• **TASK STATEMENT**
Your answer should hold all lines of the entries that include the word "depth".

• **DATA**
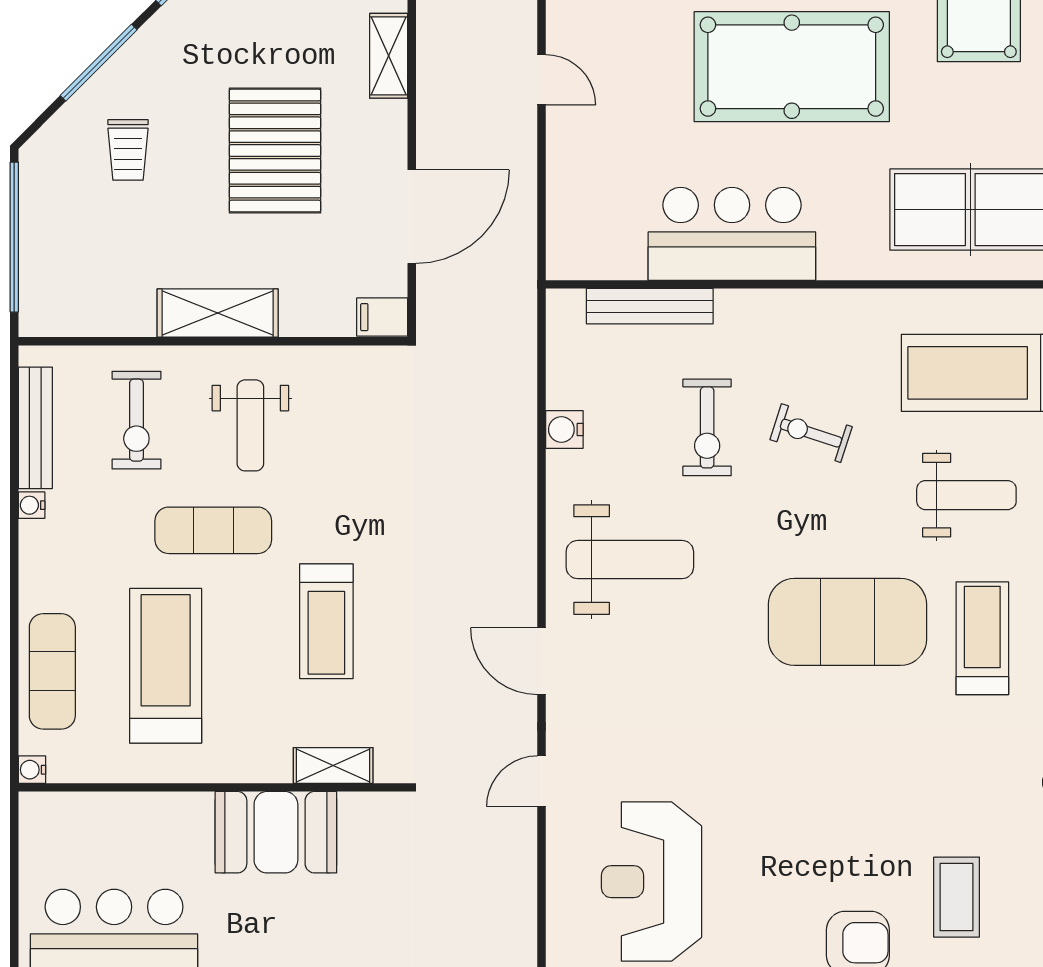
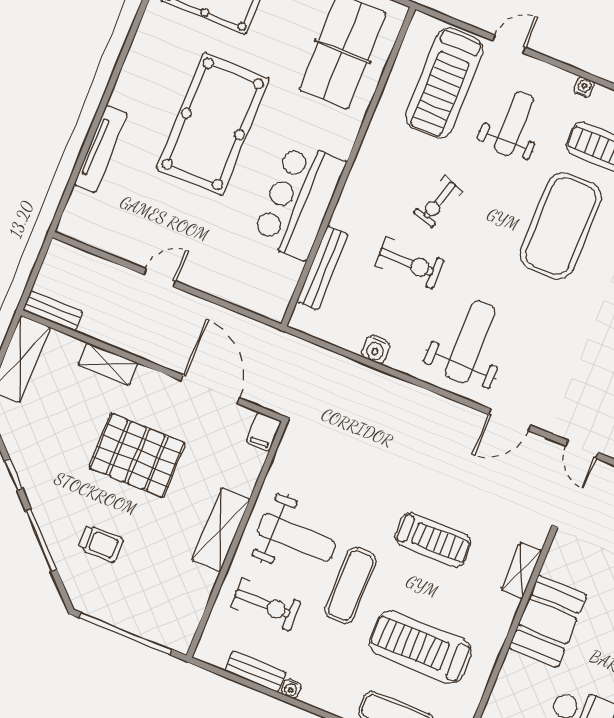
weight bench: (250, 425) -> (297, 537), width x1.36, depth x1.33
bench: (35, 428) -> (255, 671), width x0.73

...

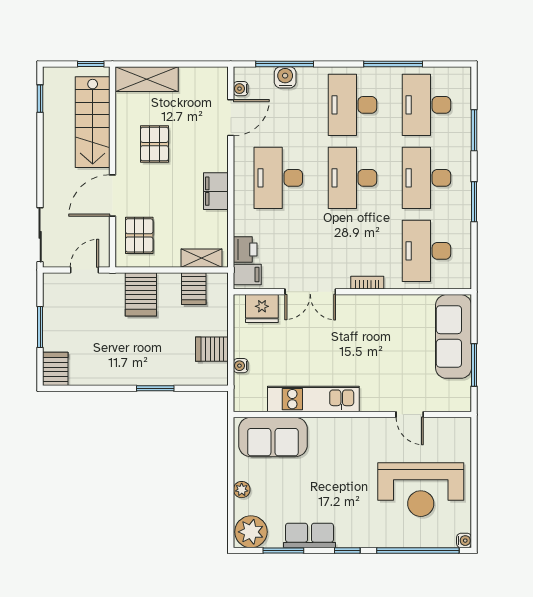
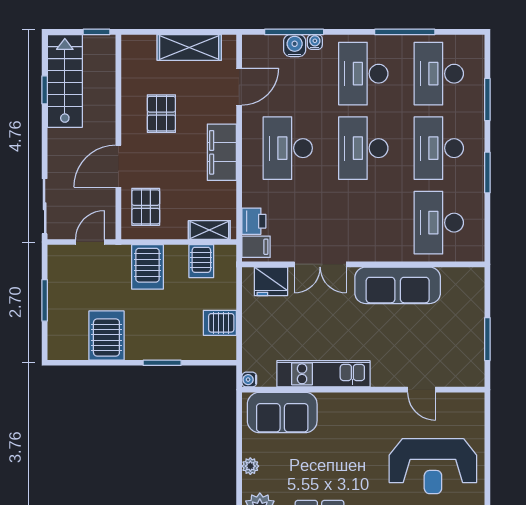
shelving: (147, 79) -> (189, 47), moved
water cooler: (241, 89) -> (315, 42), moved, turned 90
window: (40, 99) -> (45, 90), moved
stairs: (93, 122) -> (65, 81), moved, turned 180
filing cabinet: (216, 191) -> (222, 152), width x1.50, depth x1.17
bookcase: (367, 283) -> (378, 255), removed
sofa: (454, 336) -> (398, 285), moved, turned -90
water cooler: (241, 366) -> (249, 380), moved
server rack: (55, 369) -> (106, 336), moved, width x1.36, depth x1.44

--

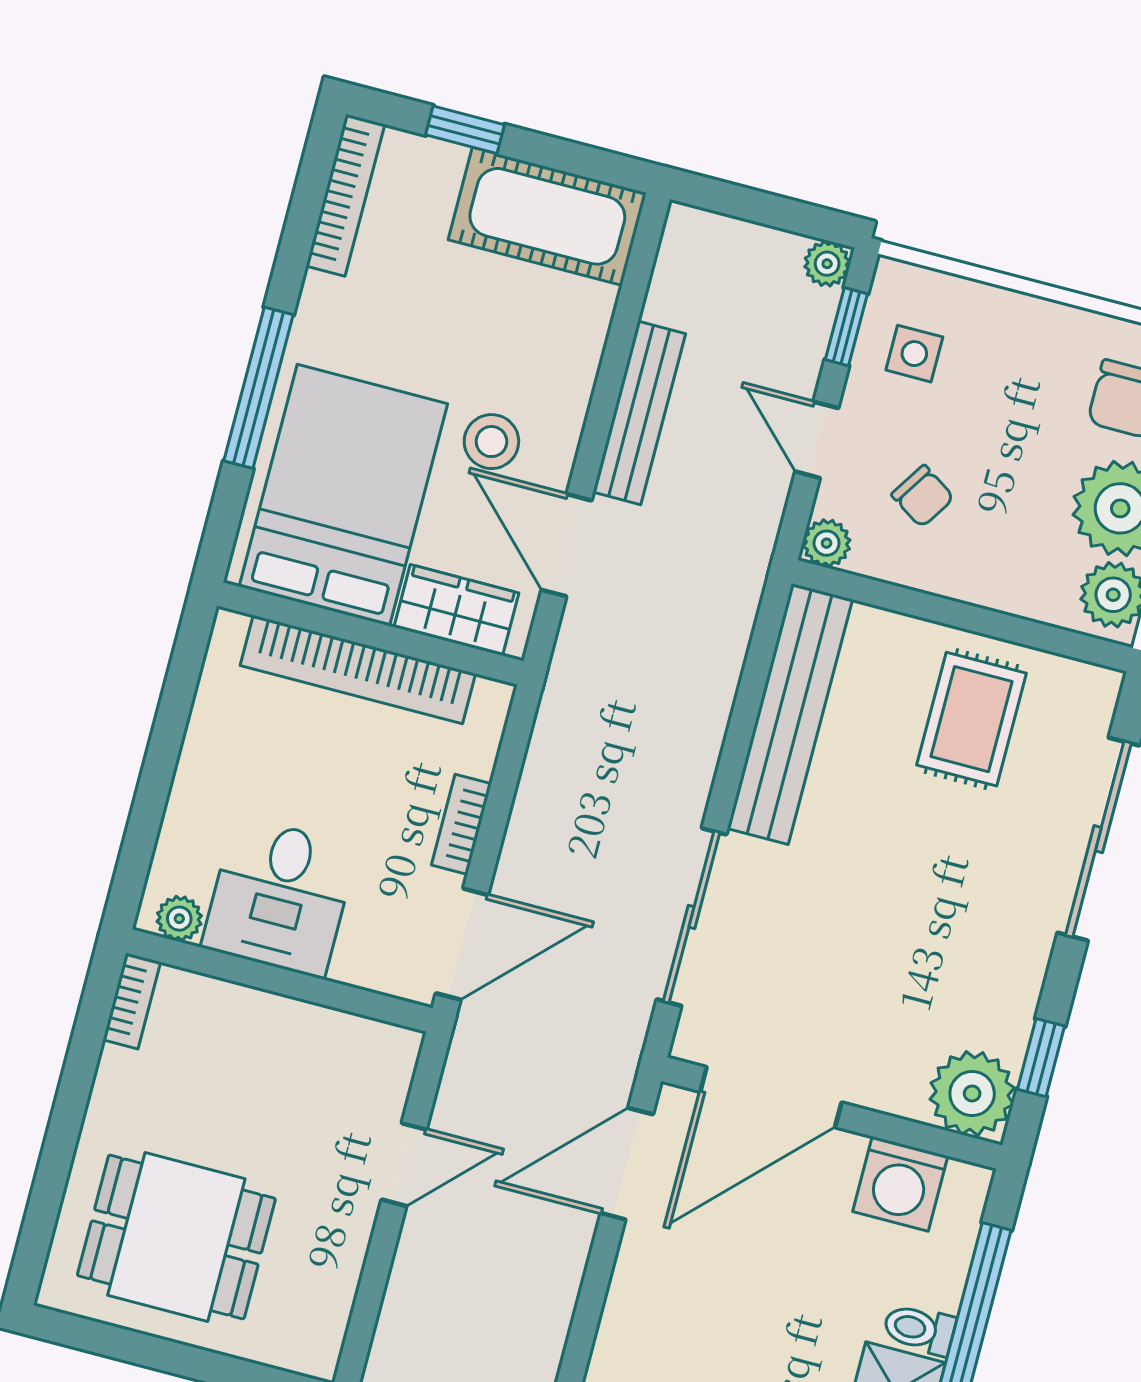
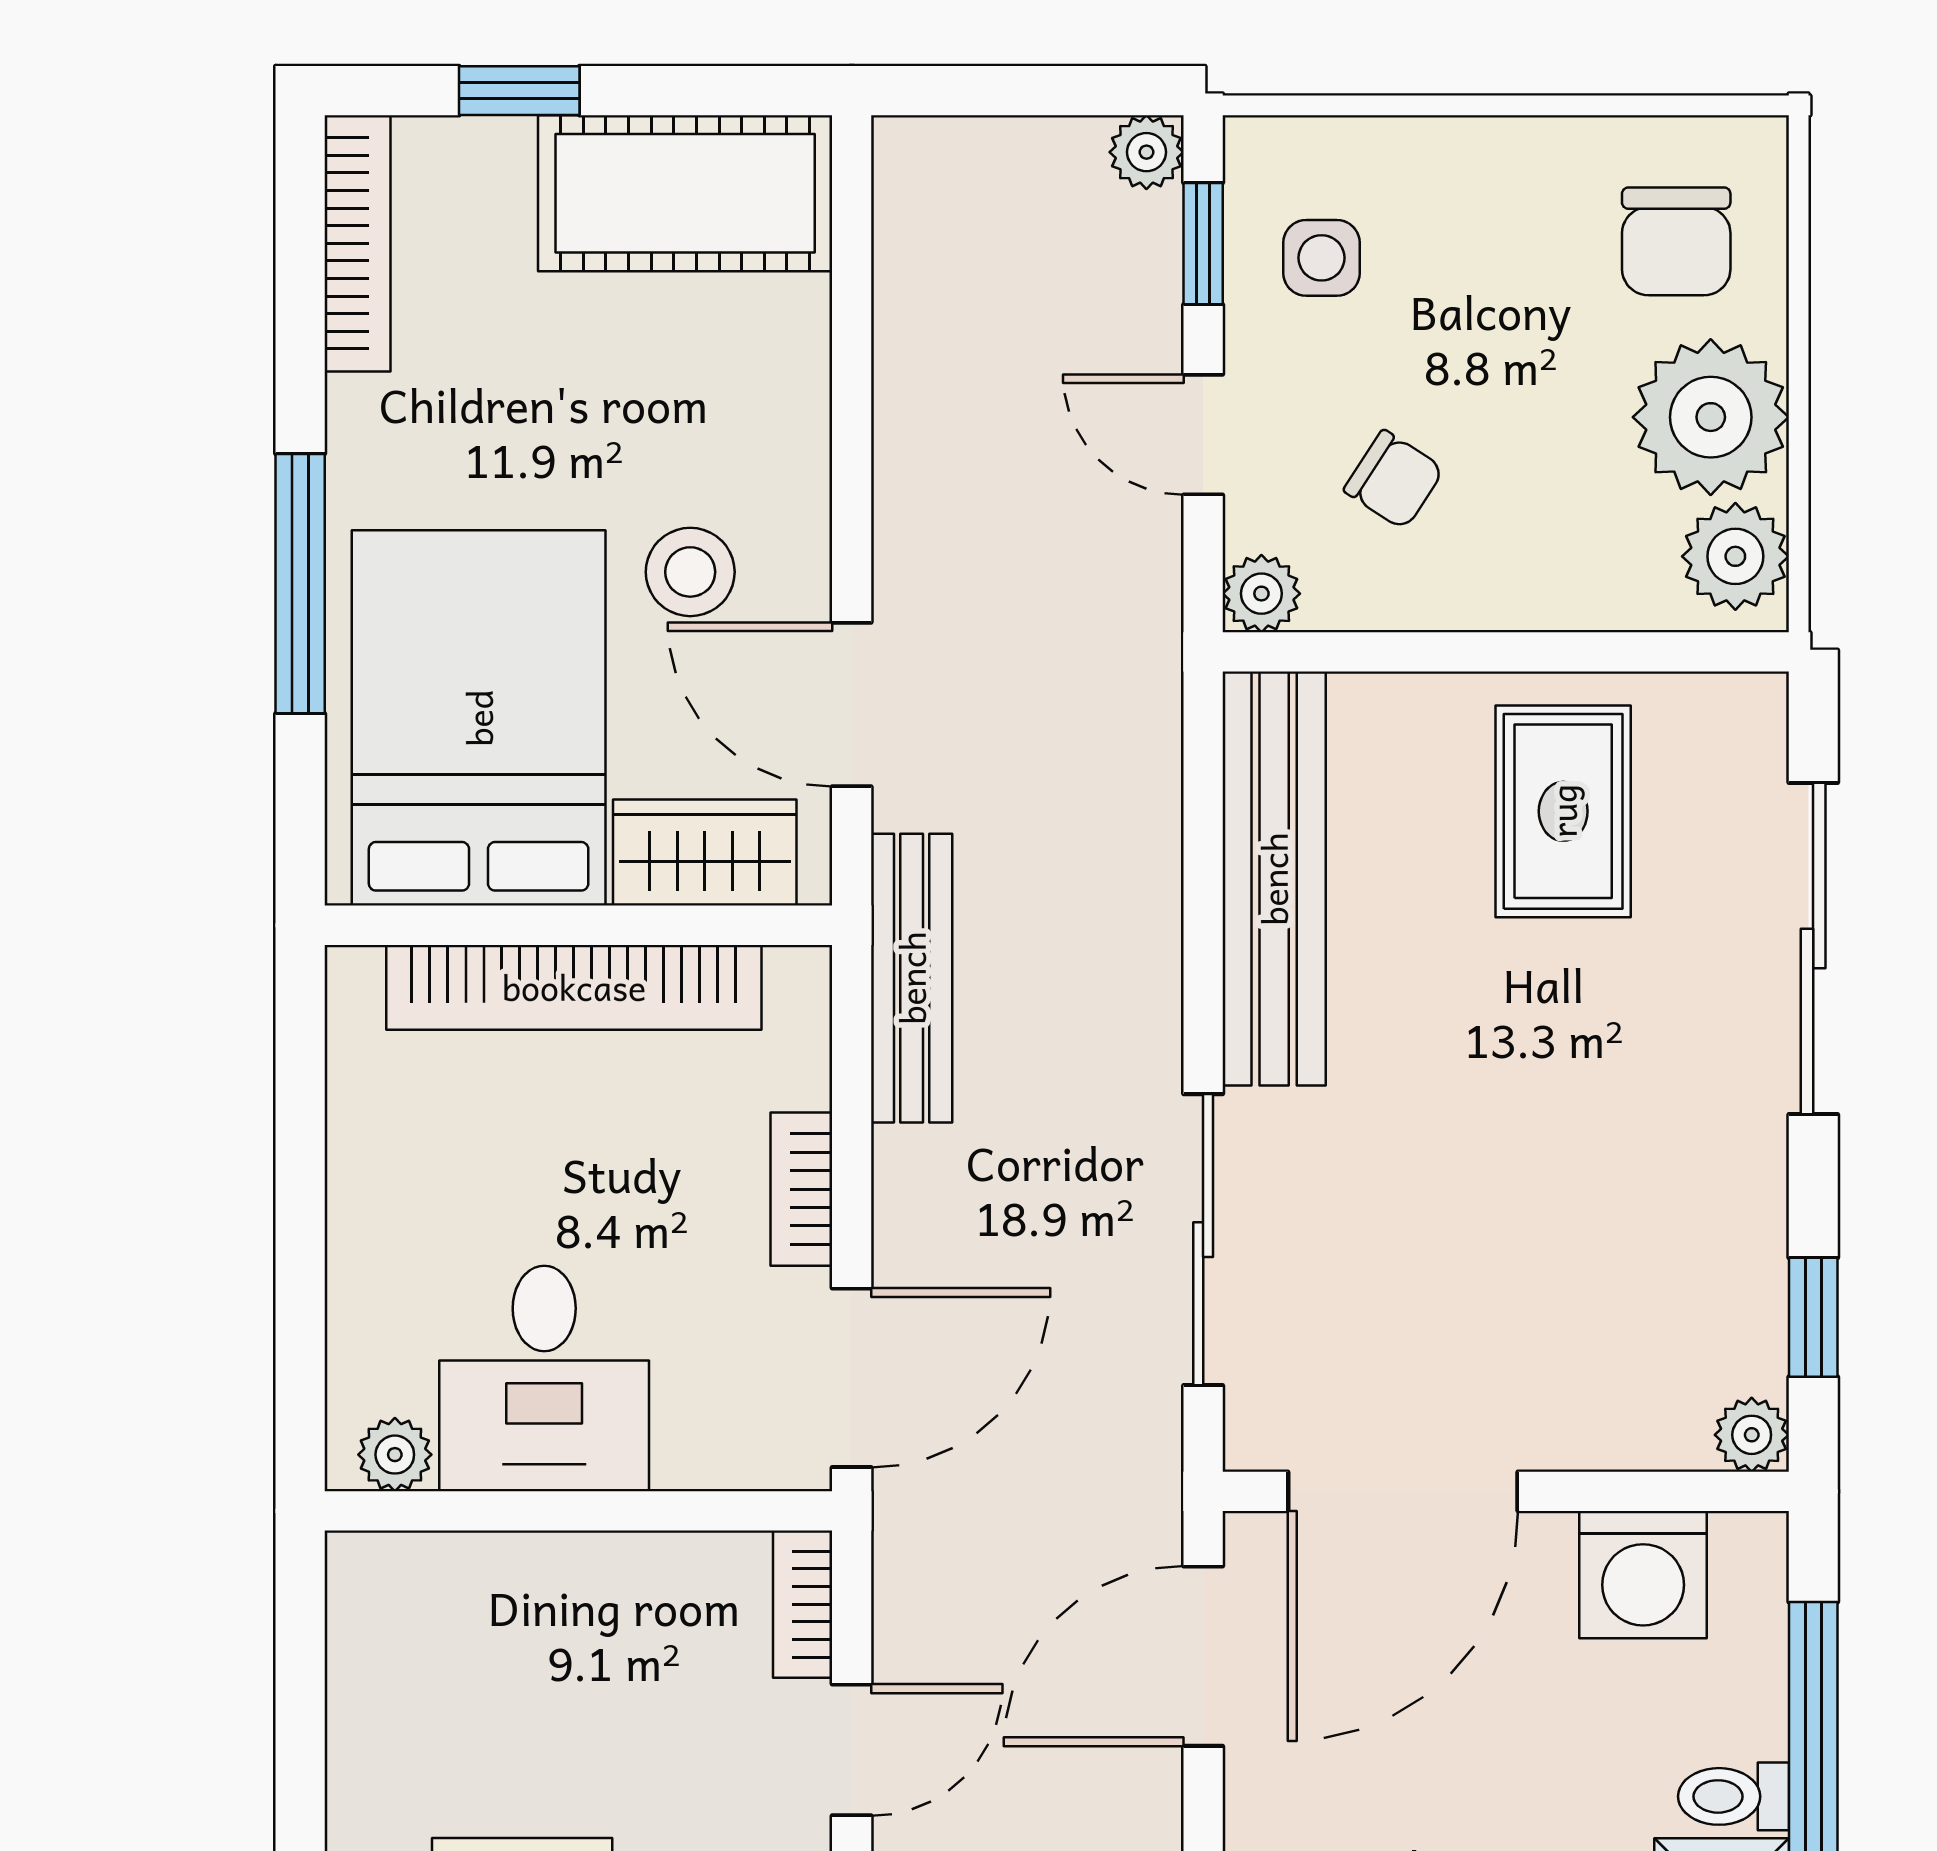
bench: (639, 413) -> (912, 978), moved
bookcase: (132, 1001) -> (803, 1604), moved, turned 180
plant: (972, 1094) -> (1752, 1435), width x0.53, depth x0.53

• **SOLUTION FOR THIS EXERCISE**
weight bench: (250, 425) -> (297, 537), width x1.36, depth x1.33
filing cabinet: (216, 191) -> (222, 152), width x1.50, depth x1.17
server rack: (55, 369) -> (106, 336), moved, width x1.36, depth x1.44
plant: (972, 1094) -> (1752, 1435), width x0.53, depth x0.53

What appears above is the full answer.